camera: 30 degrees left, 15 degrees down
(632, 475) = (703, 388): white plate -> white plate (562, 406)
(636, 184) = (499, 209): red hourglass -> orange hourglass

Brief:
Could you copy each line above word for word?

Result for this exercise:
camera: 30 degrees left, 15 degrees down
(632, 475) = (703, 388): white plate -> white plate (562, 406)
(636, 184) = (499, 209): red hourglass -> orange hourglass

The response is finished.